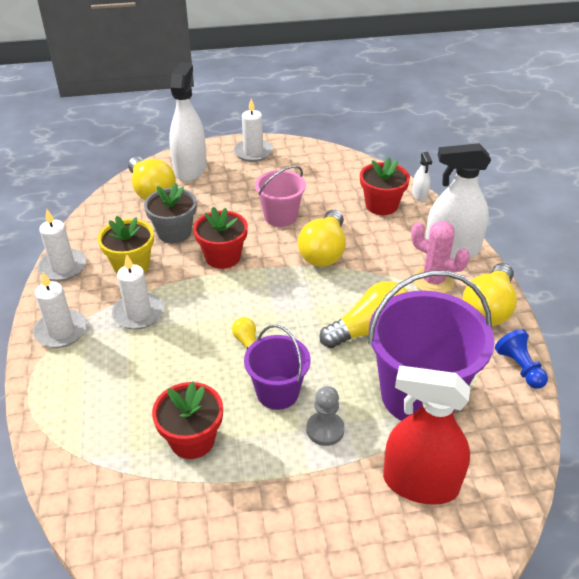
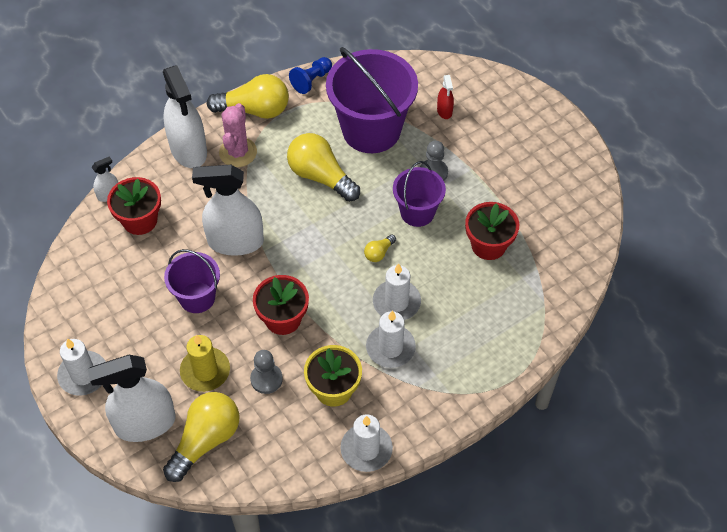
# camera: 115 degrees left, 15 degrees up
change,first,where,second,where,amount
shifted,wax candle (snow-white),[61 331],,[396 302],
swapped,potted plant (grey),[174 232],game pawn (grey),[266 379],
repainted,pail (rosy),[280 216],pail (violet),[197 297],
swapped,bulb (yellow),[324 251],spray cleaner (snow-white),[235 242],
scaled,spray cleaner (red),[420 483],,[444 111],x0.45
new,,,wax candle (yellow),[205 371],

> [TASK STATEMENT] Your task is to set down exactly the lines from the line containing "swapped,potted plant (grey),[174" to the end of the data above, including both ends.

> [YOUR SOLUTION]
swapped,potted plant (grey),[174 232],game pawn (grey),[266 379],
repainted,pail (rosy),[280 216],pail (violet),[197 297],
swapped,bulb (yellow),[324 251],spray cleaner (snow-white),[235 242],
scaled,spray cleaner (red),[420 483],,[444 111],x0.45
new,,,wax candle (yellow),[205 371],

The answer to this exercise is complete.